Your instructions:
Every line below that contains "none" is to be copied.

Building box correspondences
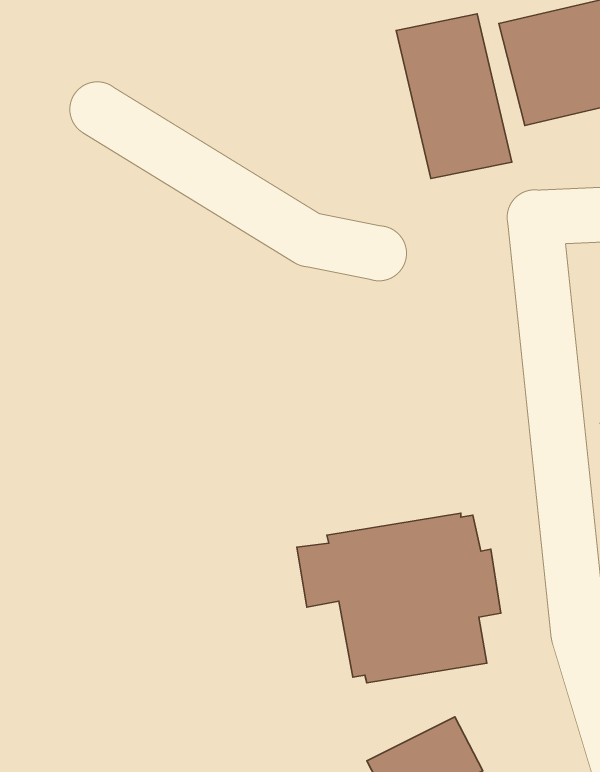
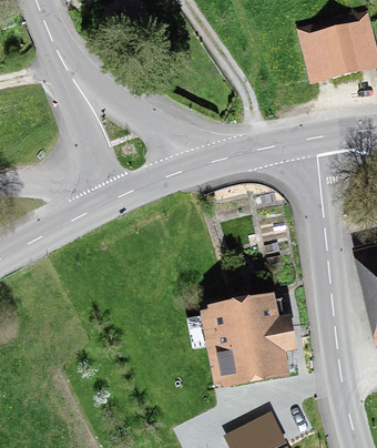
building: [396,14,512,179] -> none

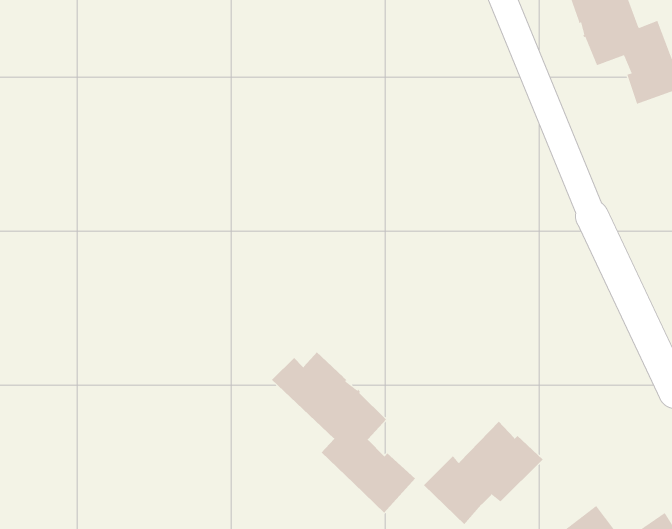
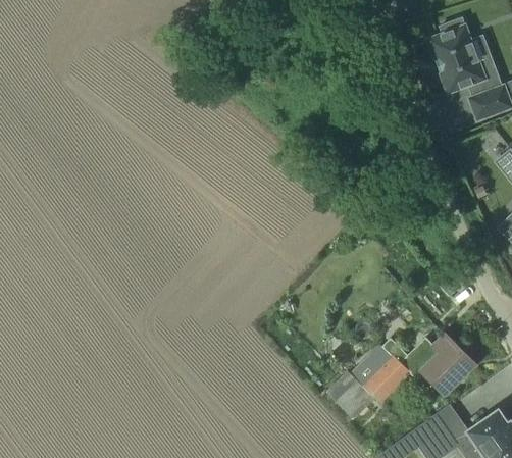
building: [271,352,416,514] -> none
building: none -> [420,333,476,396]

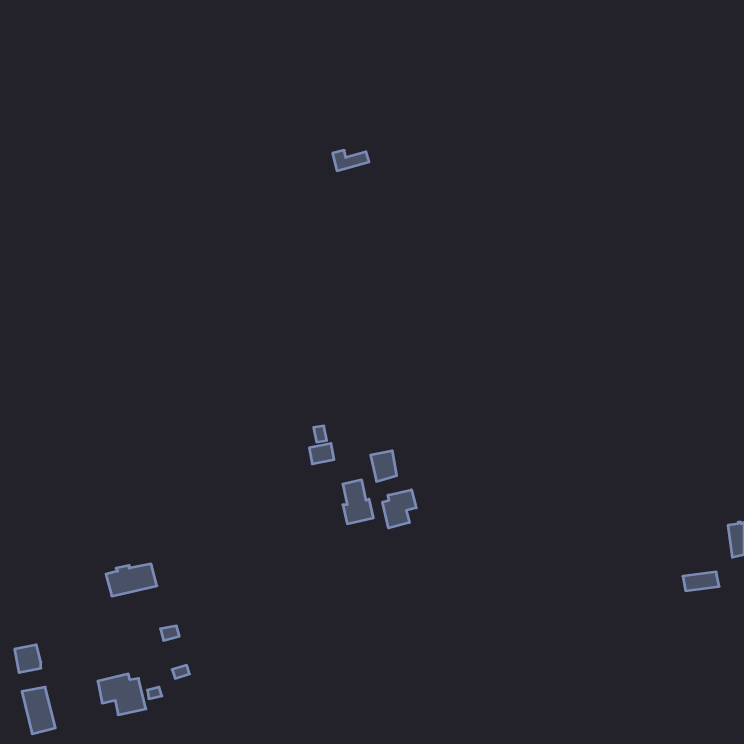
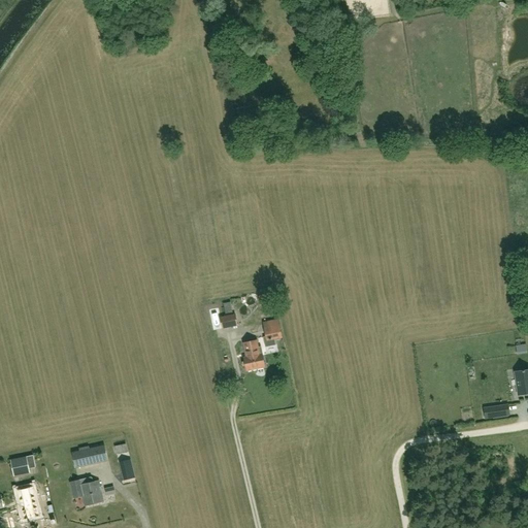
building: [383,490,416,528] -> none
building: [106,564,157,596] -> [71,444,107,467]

Task result:
building: [396,14,512,179] -> none
building: [271,352,416,514] -> none
building: none -> [420,333,476,396]
building: [383,490,416,528] -> none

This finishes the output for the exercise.